Would you please reproduce all the entries word for word, minus the pictures?

*** Opening AVAILABLE DATA ***

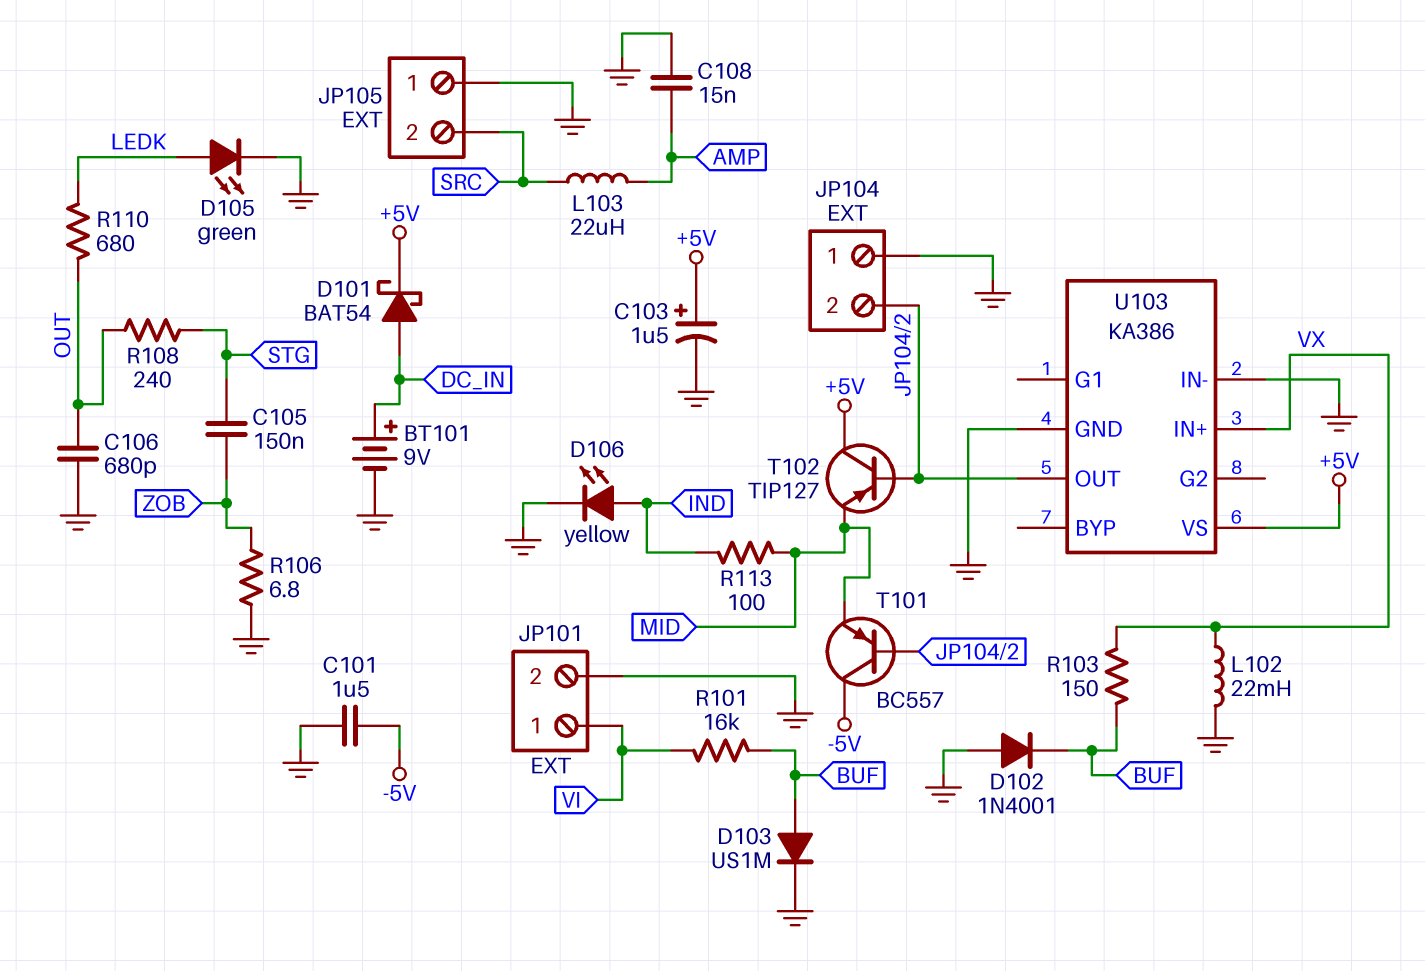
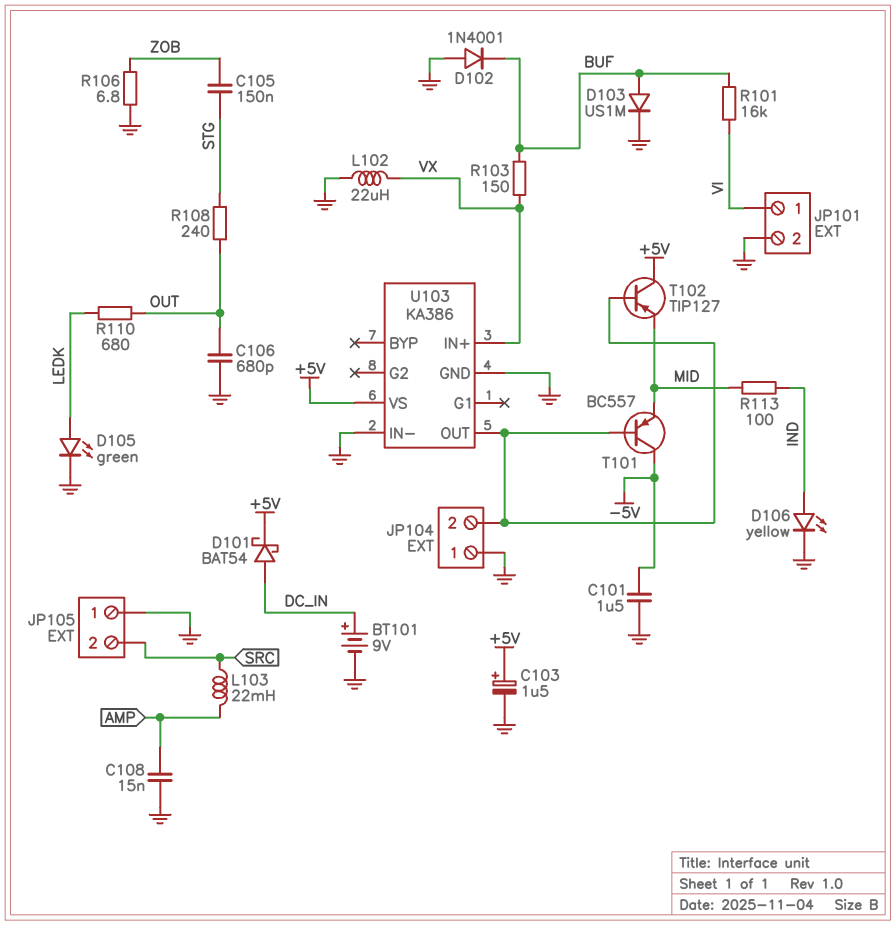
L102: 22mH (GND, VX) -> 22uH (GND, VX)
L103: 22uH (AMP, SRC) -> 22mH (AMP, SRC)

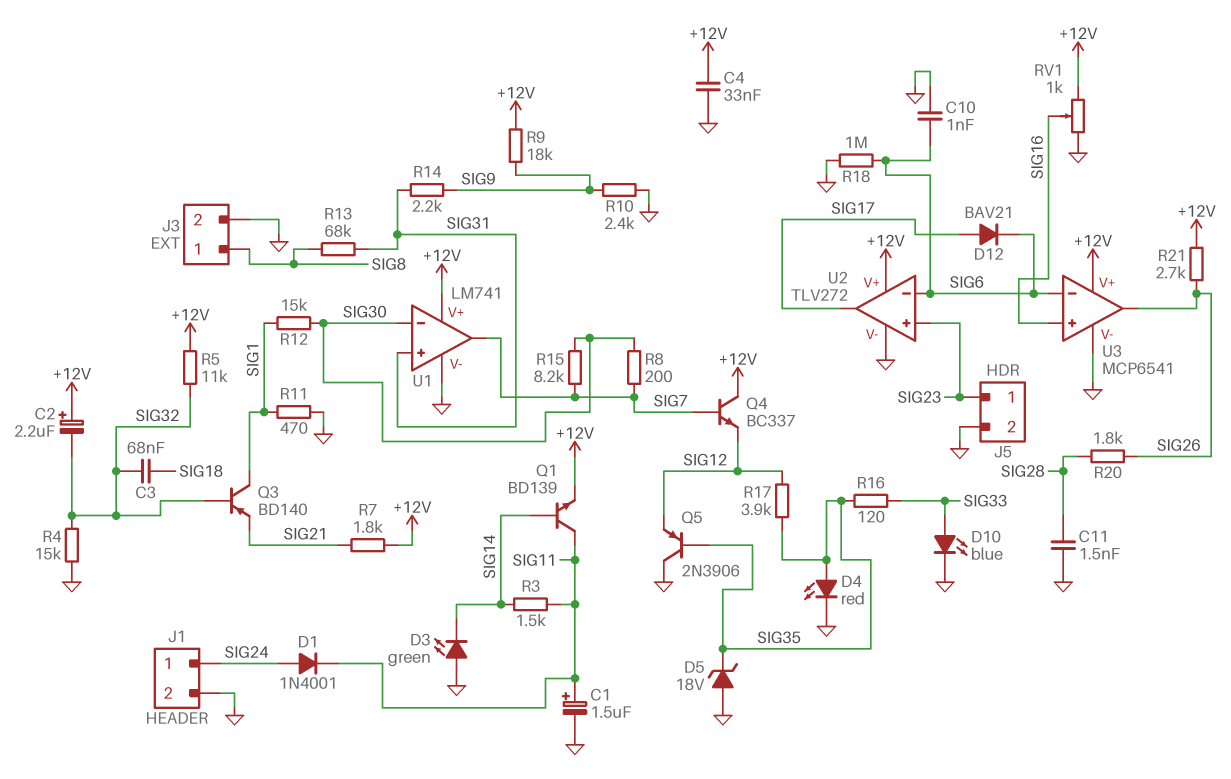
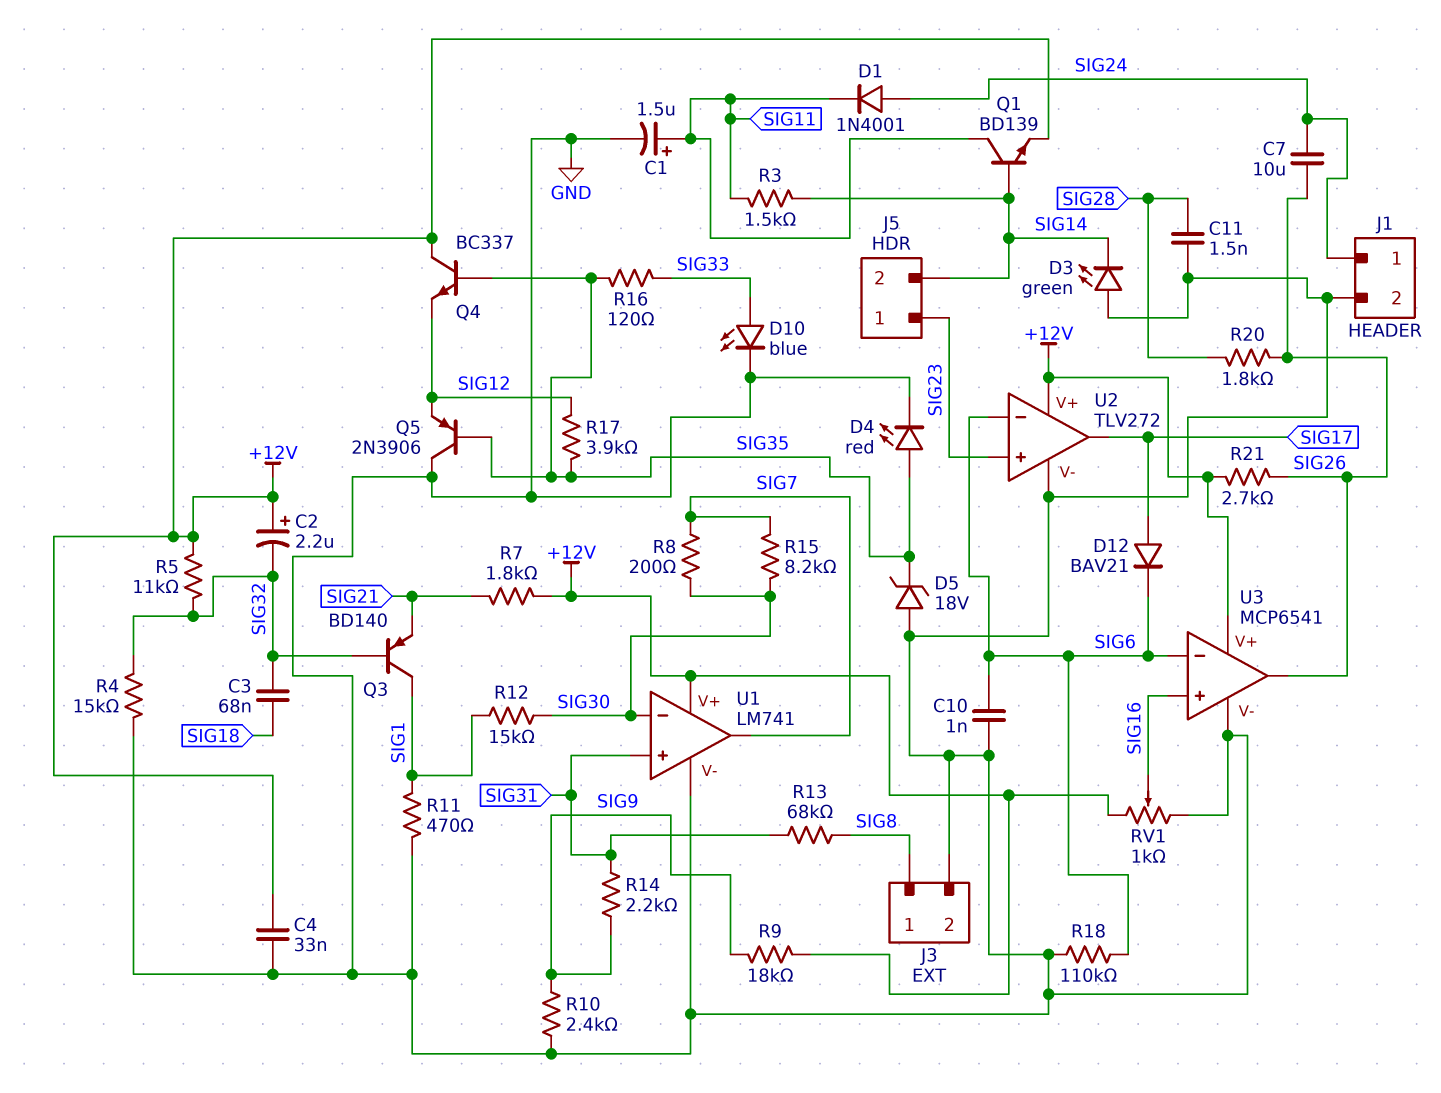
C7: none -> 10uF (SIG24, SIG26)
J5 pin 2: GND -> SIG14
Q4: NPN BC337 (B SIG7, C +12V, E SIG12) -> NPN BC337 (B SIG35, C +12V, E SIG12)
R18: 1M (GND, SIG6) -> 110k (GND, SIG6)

*** Closing AVAILABLE DATA ***

_REPLY_
L102: 22mH (GND, VX) -> 22uH (GND, VX)
L103: 22uH (AMP, SRC) -> 22mH (AMP, SRC)

C7: none -> 10uF (SIG24, SIG26)
J5 pin 2: GND -> SIG14
Q4: NPN BC337 (B SIG7, C +12V, E SIG12) -> NPN BC337 (B SIG35, C +12V, E SIG12)
R18: 1M (GND, SIG6) -> 110k (GND, SIG6)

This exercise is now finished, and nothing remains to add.